WHAT THE EXERCISE ASKS ▸ Reproduce the listing below word for word, with no pictures.

** Opening RECORD SET block **

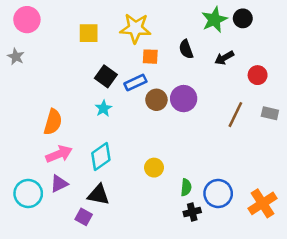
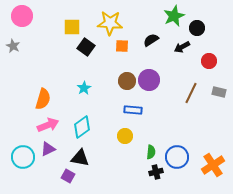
black circle: (243, 18) -> (197, 28), moved
black semicircle: (186, 49) -> (151, 40), turned 77
black square: (106, 76) -> (86, 47), moved
blue rectangle: (135, 83) -> (133, 110), moved, turned 30

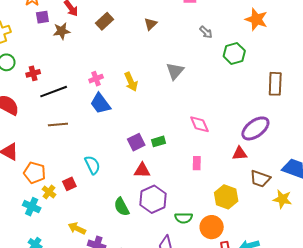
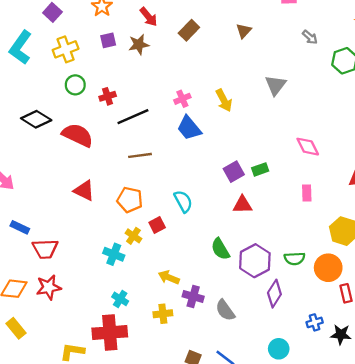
purple square: (42, 17) -> (108, 40), moved
orange pentagon: (35, 173) -> (130, 200), moved
purple hexagon: (153, 199) -> (255, 261), moved

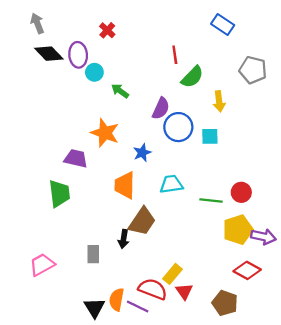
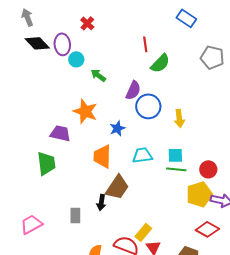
yellow arrow: (219, 101) -> (179, 118), moved
cyan square: (210, 136) -> (175, 155), moved
red circle: (241, 192) -> (208, 169), moved

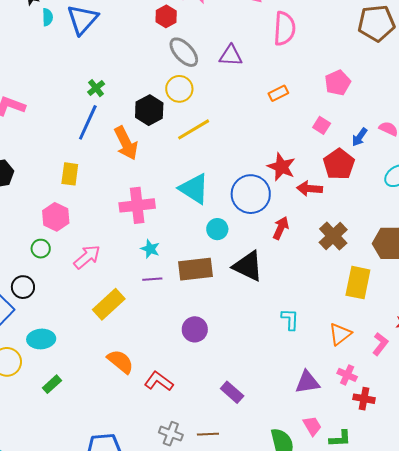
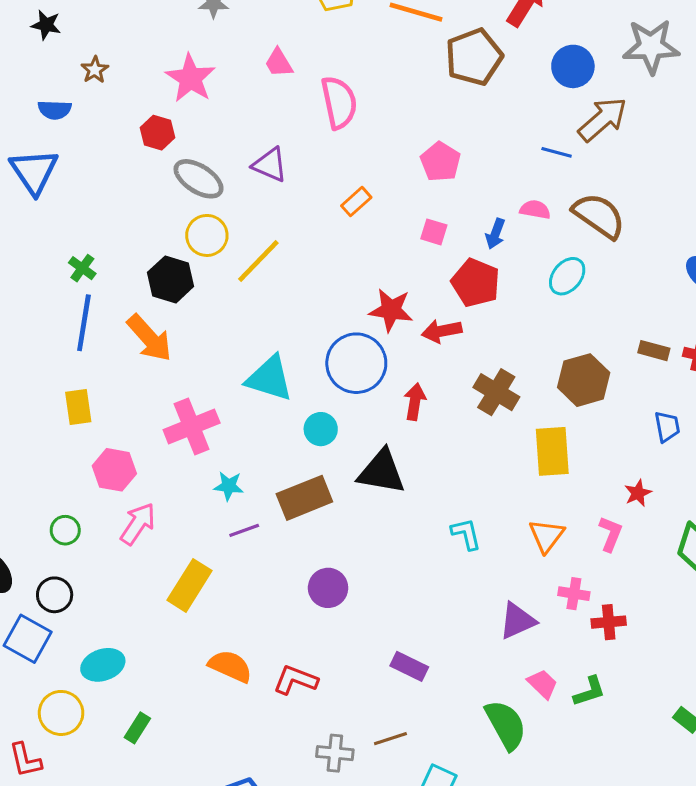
purple triangle: (231, 56) -> (270, 165), turned 35
yellow line: (194, 129) -> (258, 261), moved
pink hexagon: (56, 217) -> (114, 470), moved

** Closing RECORD SET block **

ANSWER BELOW ▸
black circle: (243, 18) -> (197, 28), moved
black semicircle: (186, 49) -> (151, 40), turned 77
black square: (106, 76) -> (86, 47), moved
blue rectangle: (135, 83) -> (133, 110), moved, turned 30

purple square: (42, 17) -> (108, 40), moved
orange pentagon: (35, 173) -> (130, 200), moved
purple hexagon: (153, 199) -> (255, 261), moved

yellow arrow: (219, 101) -> (179, 118), moved
cyan square: (210, 136) -> (175, 155), moved
red circle: (241, 192) -> (208, 169), moved

purple triangle: (231, 56) -> (270, 165), turned 35
yellow line: (194, 129) -> (258, 261), moved
pink hexagon: (56, 217) -> (114, 470), moved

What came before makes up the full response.